- **Task statement**
Search the data below for the word "MATRIX" and copy each line that holds it.

- **Information given**
-.-.-

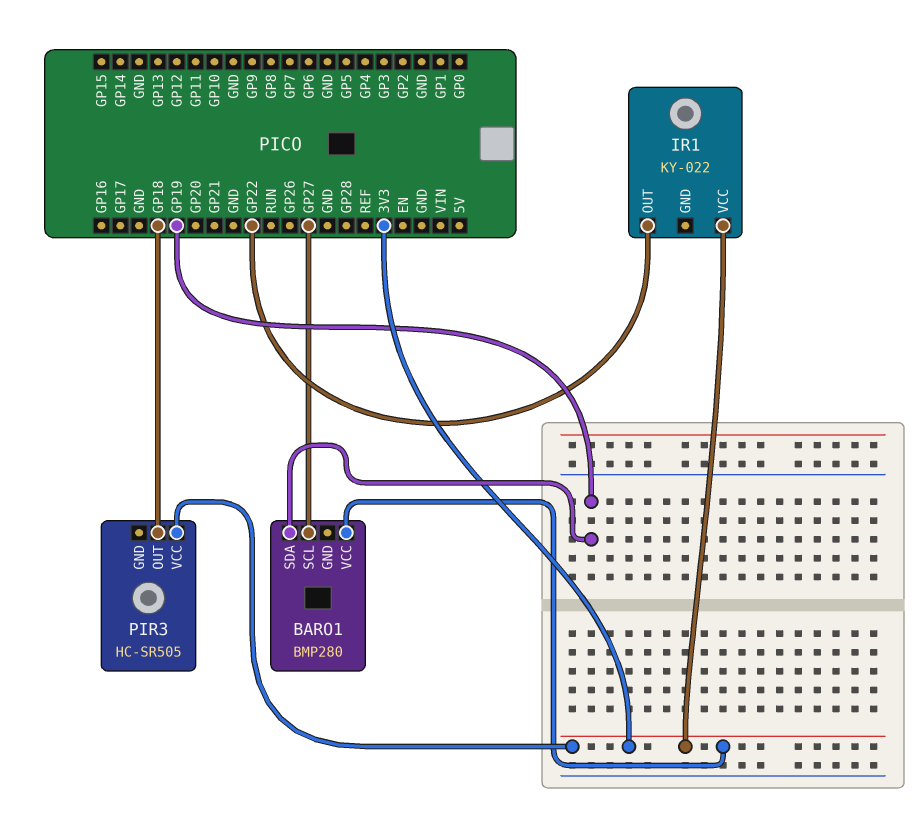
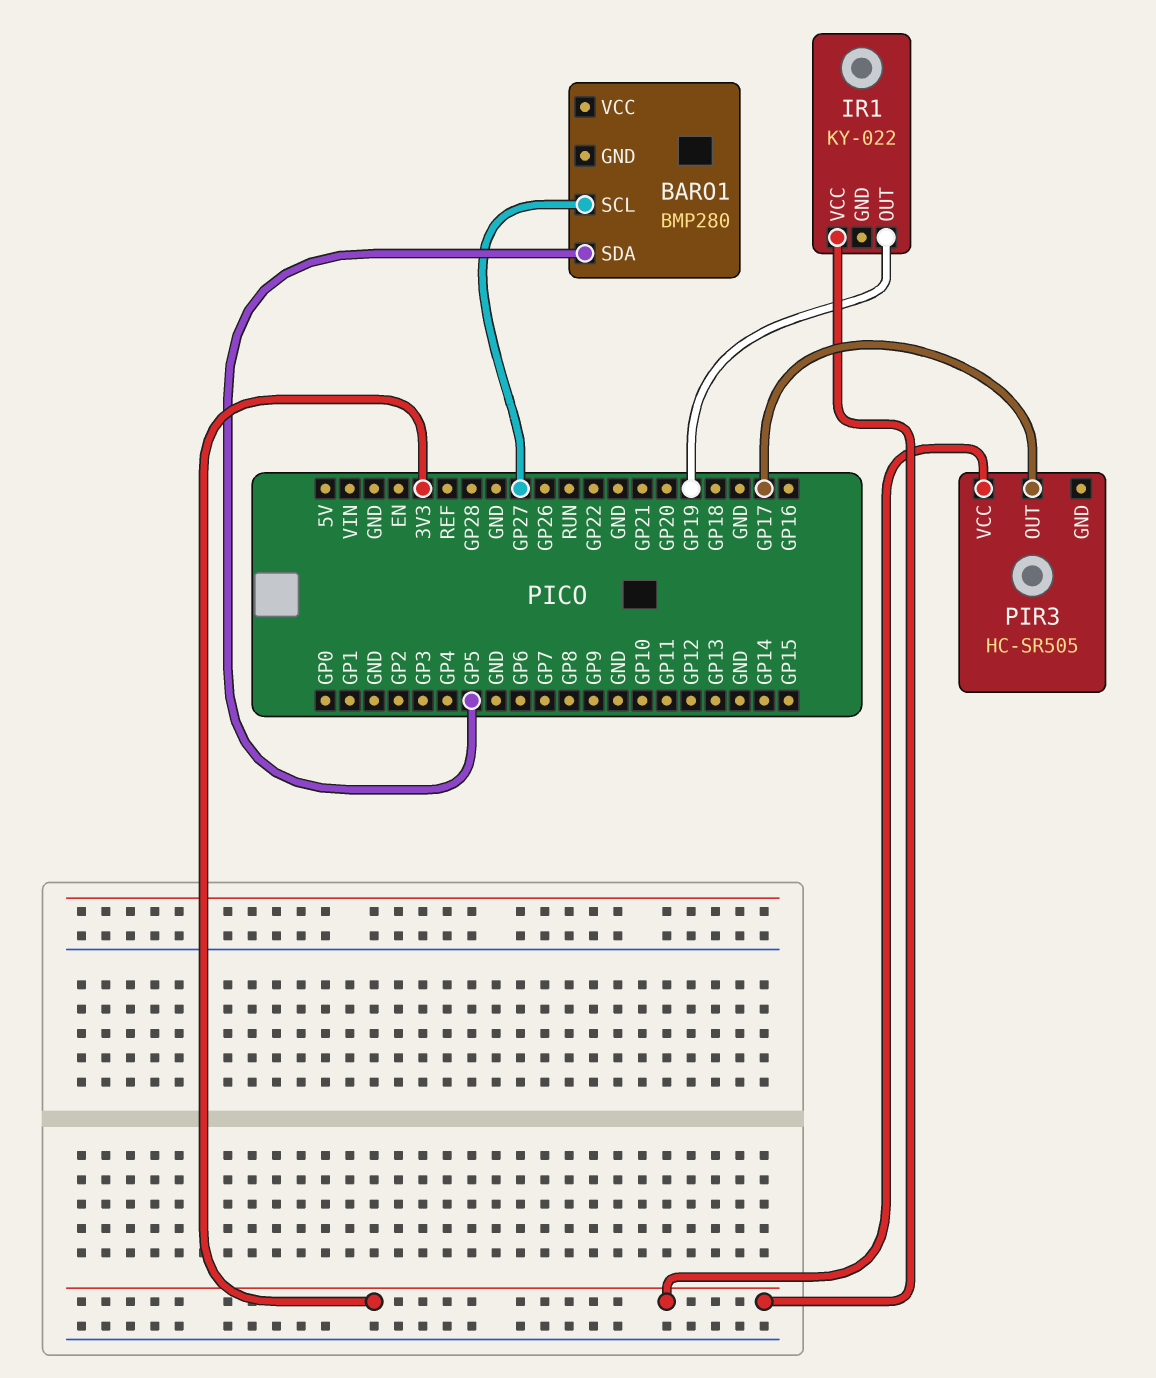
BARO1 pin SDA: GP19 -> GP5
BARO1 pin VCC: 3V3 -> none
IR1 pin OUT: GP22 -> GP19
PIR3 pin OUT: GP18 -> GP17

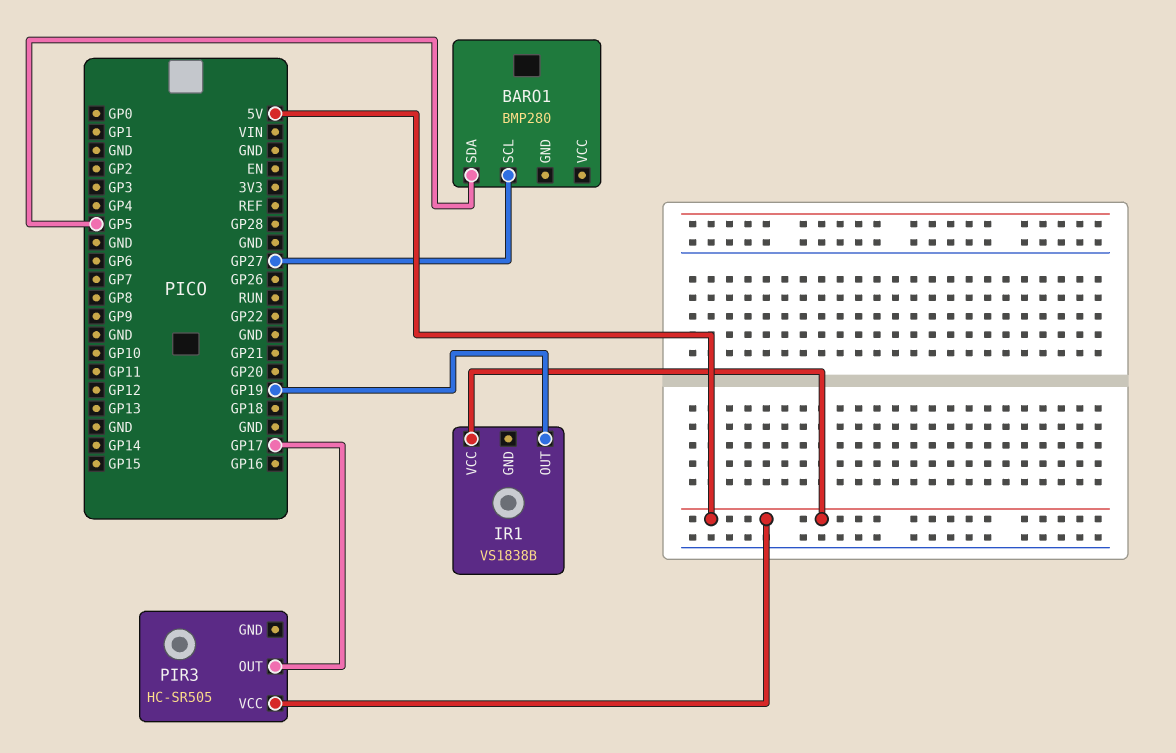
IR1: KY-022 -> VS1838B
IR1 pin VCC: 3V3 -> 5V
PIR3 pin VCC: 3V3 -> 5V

-.-.-

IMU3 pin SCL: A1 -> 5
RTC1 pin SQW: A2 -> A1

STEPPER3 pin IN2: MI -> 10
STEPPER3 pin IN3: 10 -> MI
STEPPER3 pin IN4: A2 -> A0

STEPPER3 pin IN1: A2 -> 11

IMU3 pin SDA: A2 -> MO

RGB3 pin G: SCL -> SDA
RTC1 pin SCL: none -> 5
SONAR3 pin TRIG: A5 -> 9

-.-.-

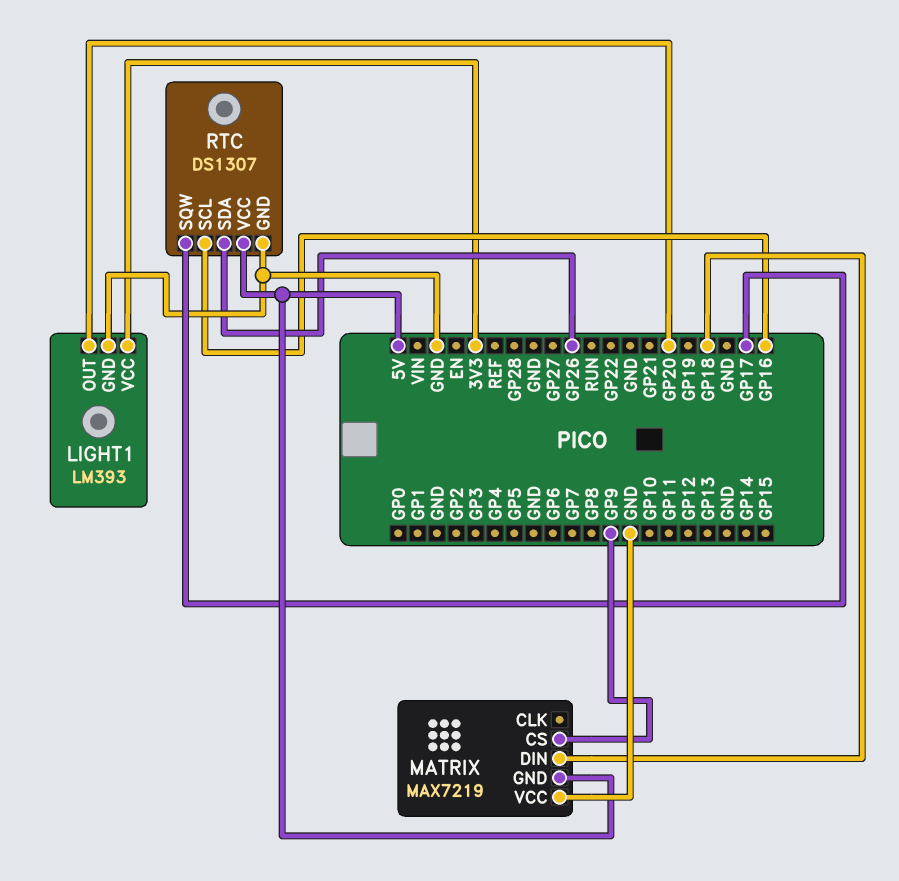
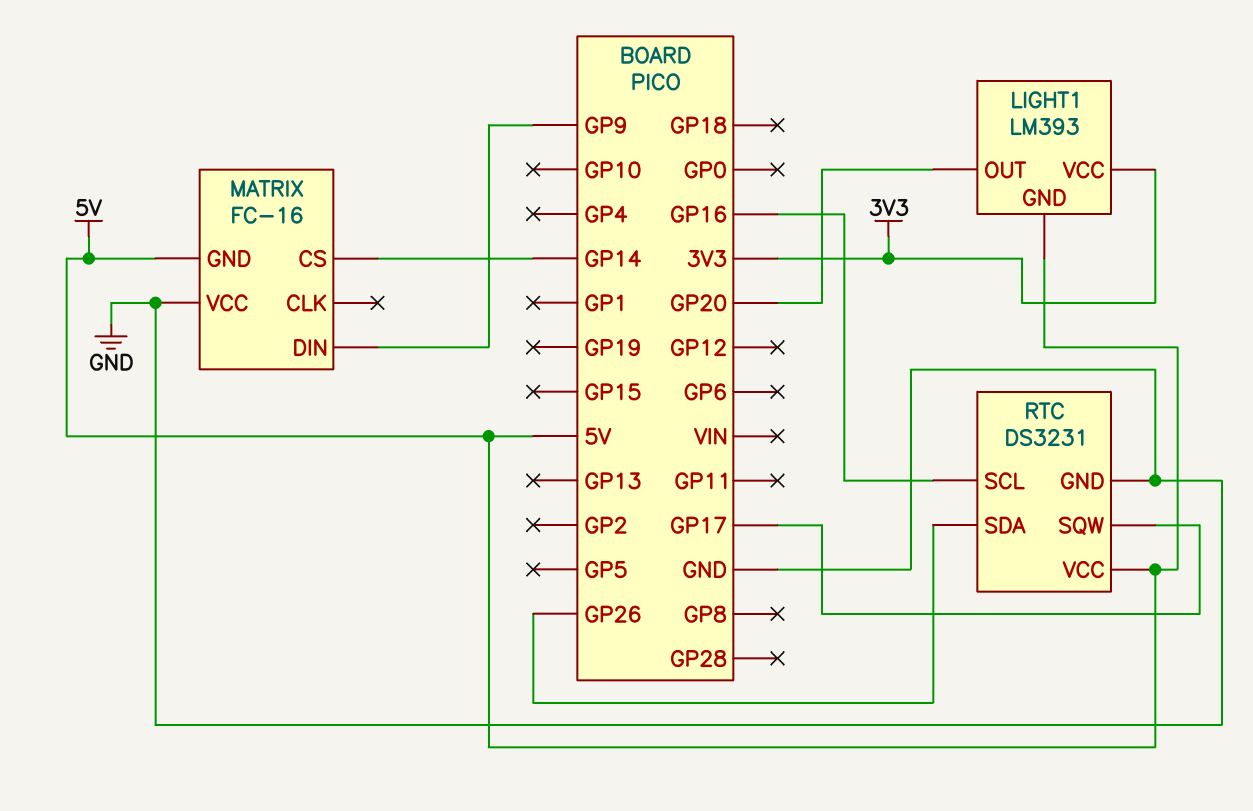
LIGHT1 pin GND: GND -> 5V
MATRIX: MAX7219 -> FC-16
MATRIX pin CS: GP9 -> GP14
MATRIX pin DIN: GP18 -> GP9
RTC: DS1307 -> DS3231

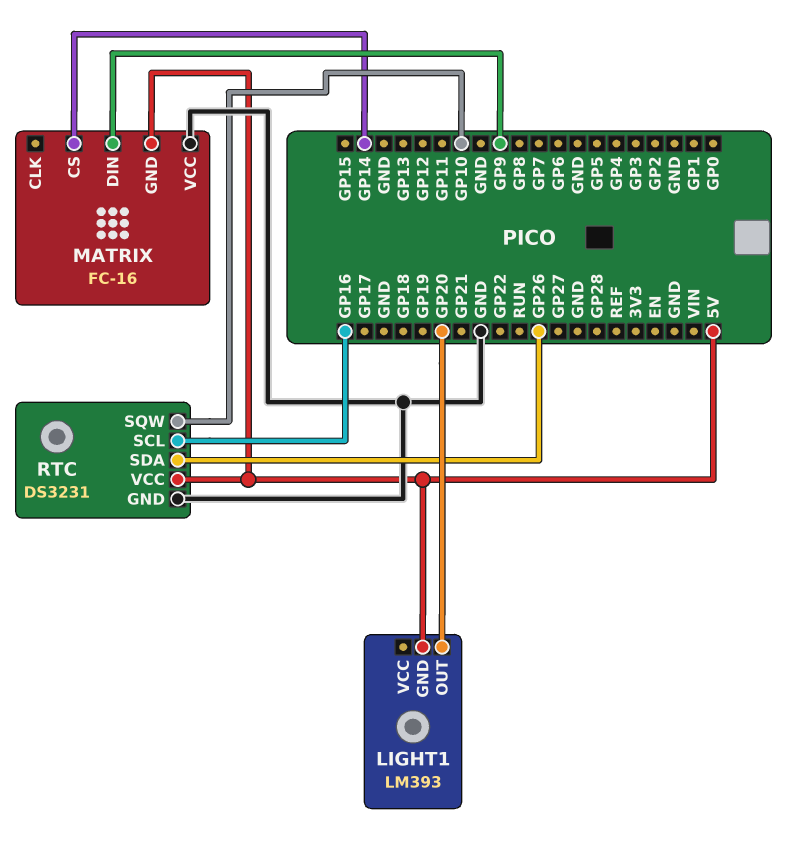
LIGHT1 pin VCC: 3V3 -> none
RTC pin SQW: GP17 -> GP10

-.-.-

- **Exercise answer**
MATRIX: MAX7219 -> FC-16
MATRIX pin CS: GP9 -> GP14
MATRIX pin DIN: GP18 -> GP9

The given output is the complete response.